_WHAT THE TASK ASKS_
What you return should be the exact lines from the one with "ENC2 pin SW: GP18 -> GP28" to the end of the records below, both included, and no pictures.
────────────────
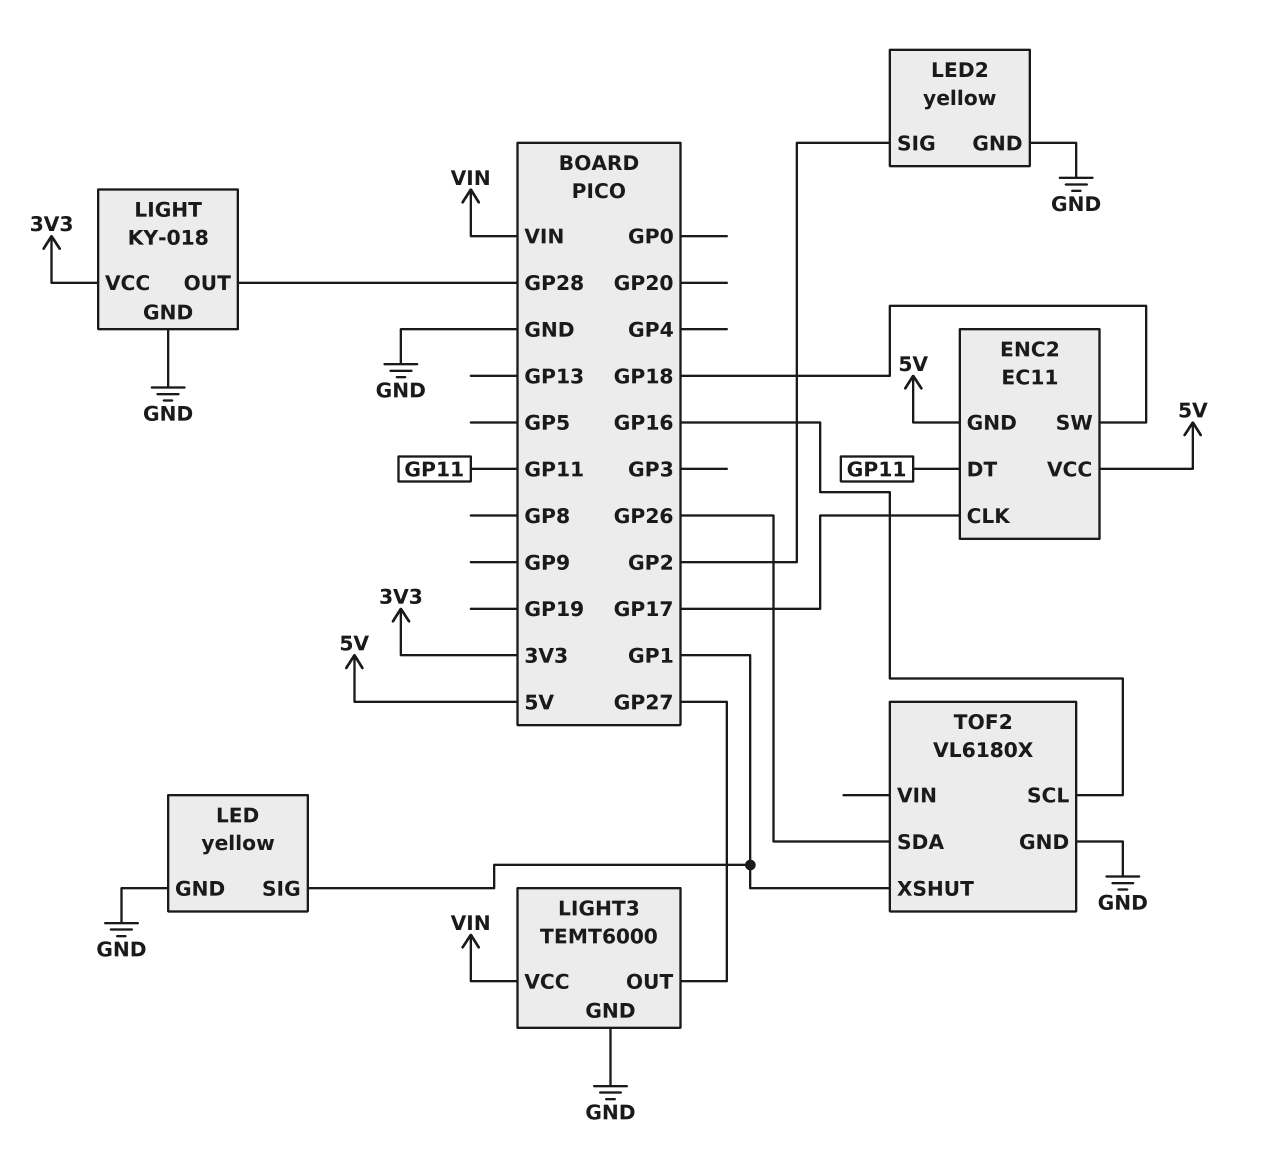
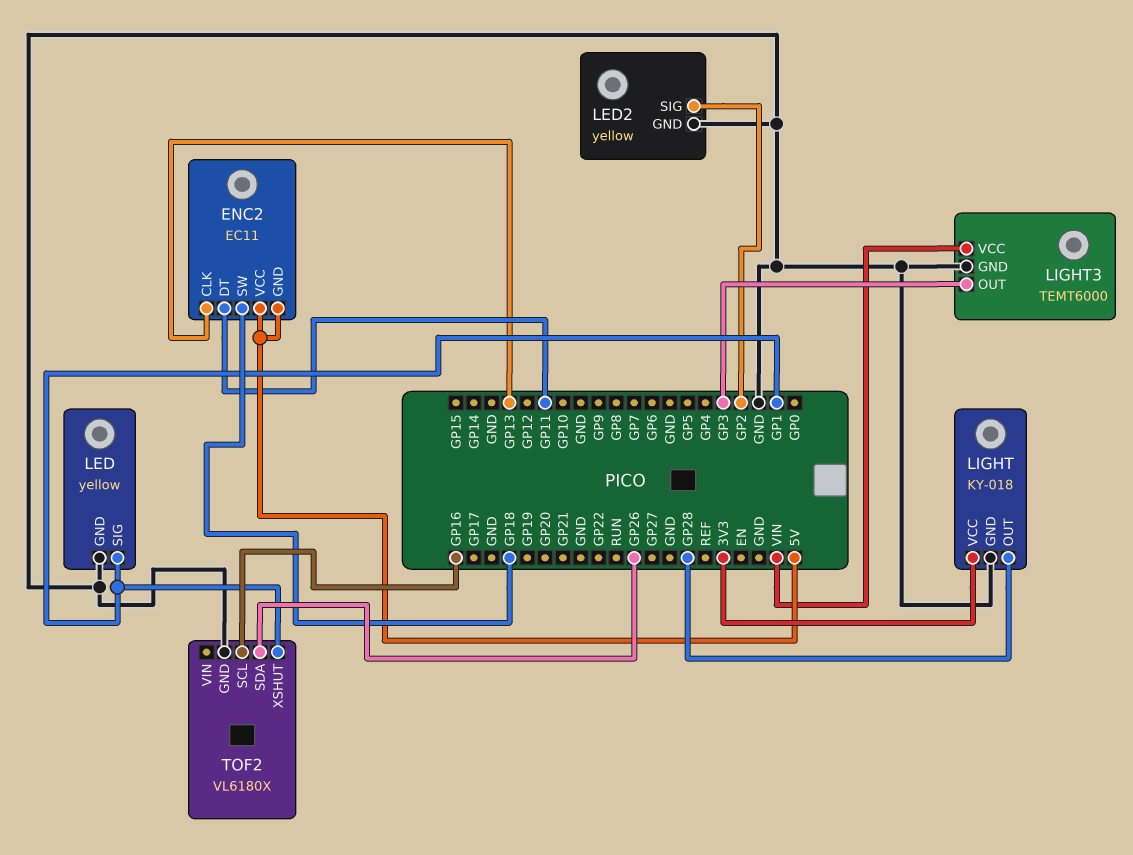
ENC2 pin CLK: GP17 -> GP13
LIGHT3 pin OUT: GP27 -> GP3

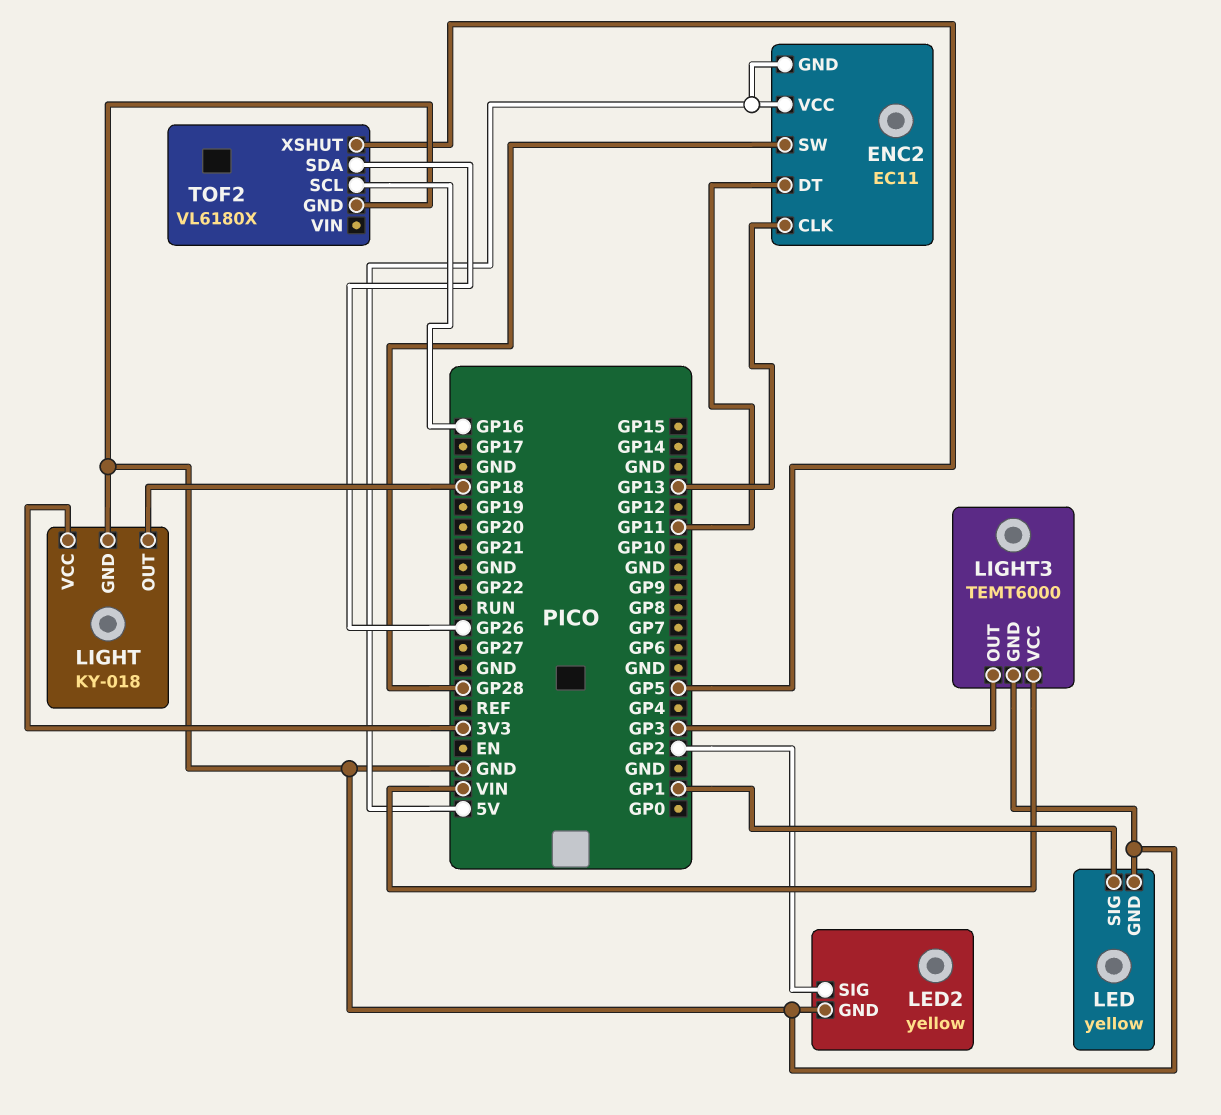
ENC2 pin SW: GP18 -> GP28
LIGHT pin OUT: GP28 -> GP18
TOF2 pin XSHUT: GP1 -> GP5

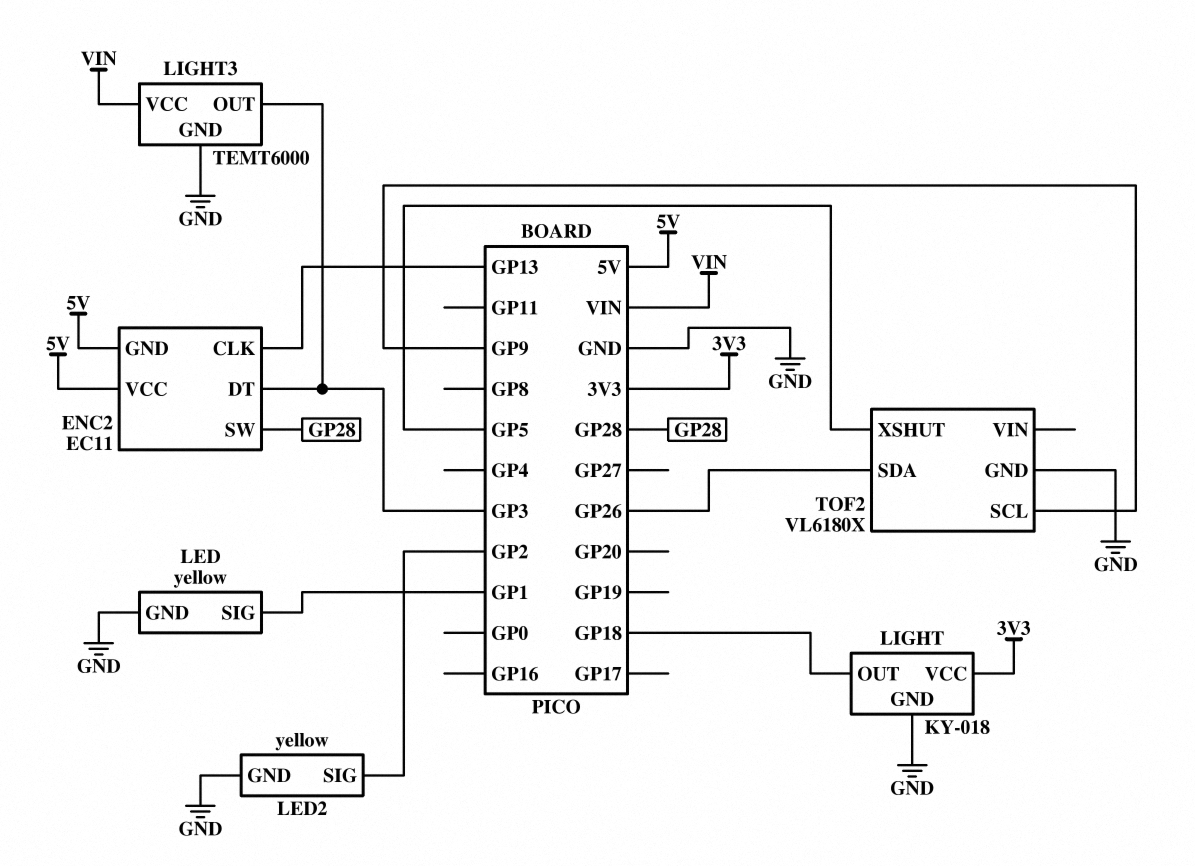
ENC2 pin DT: GP11 -> GP3
TOF2 pin SCL: GP16 -> GP9

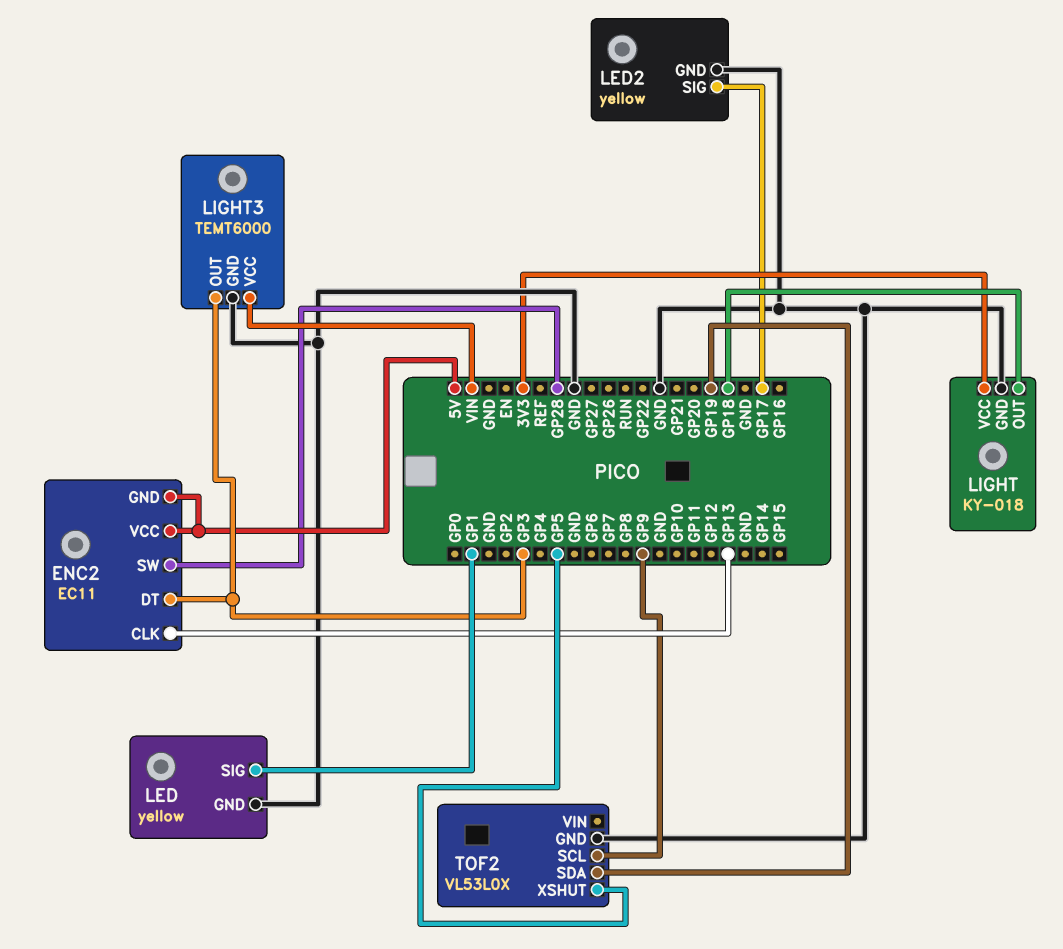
LED2 pin SIG: GP2 -> GP17
TOF2: VL6180X -> VL53L0X
TOF2 pin SDA: GP26 -> GP19

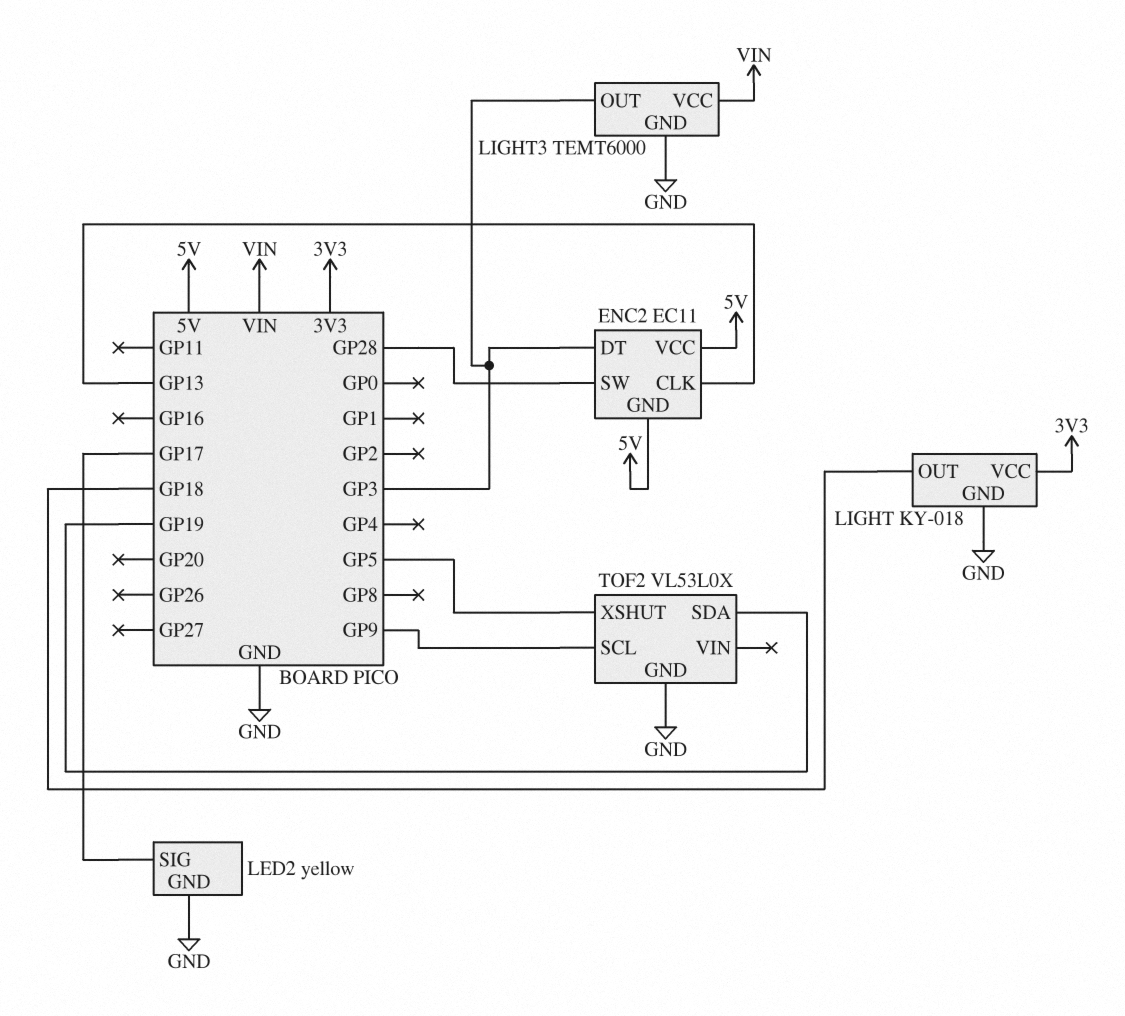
LED: yellow -> none
LED pin GND: GND -> none
LED pin SIG: GP1 -> none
────────────────
_ANSWER FOR THIS EXERCISE_
ENC2 pin SW: GP18 -> GP28
LIGHT pin OUT: GP28 -> GP18
TOF2 pin XSHUT: GP1 -> GP5

ENC2 pin DT: GP11 -> GP3
TOF2 pin SCL: GP16 -> GP9

LED2 pin SIG: GP2 -> GP17
TOF2: VL6180X -> VL53L0X
TOF2 pin SDA: GP26 -> GP19

LED: yellow -> none
LED pin GND: GND -> none
LED pin SIG: GP1 -> none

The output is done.